* _YOUR TASK_:
Could you set down the listing below exactly and omit its images?

* _DATA SEGMENT_:
● ● ● ●

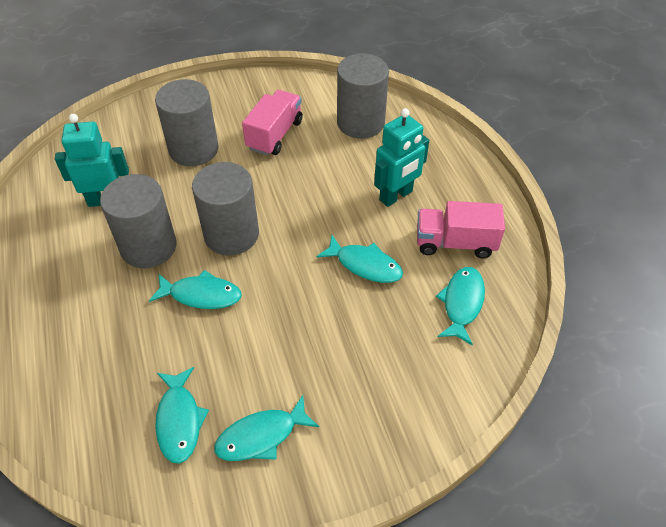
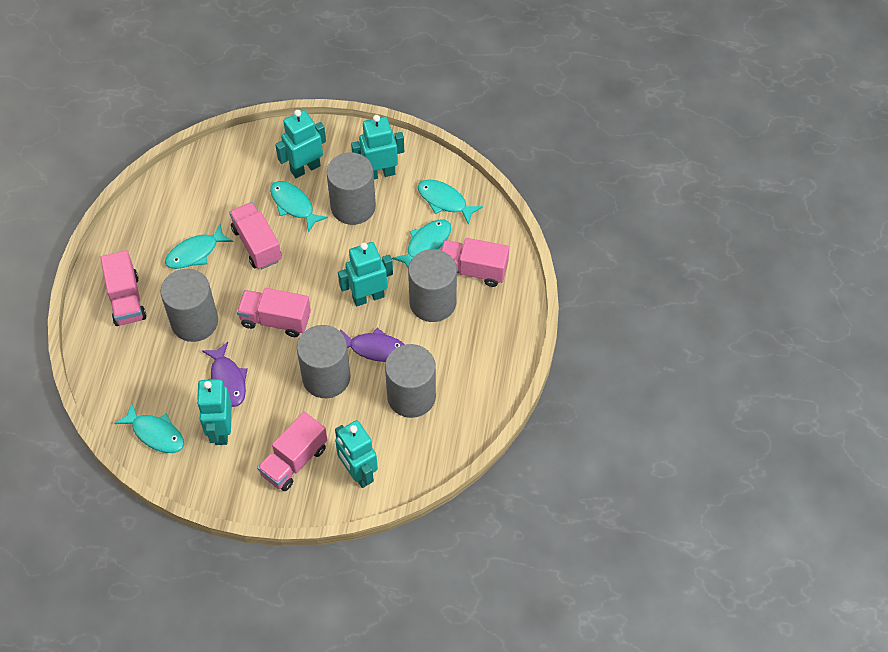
grey cylinder: 4 -> 5
pink truck: 2 -> 5
purple fish: 0 -> 2
turquoise robot: 2 -> 5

● ● ● ●

* _FINISHED TASK_:
grey cylinder: 4 -> 5
pink truck: 2 -> 5
purple fish: 0 -> 2
turquoise robot: 2 -> 5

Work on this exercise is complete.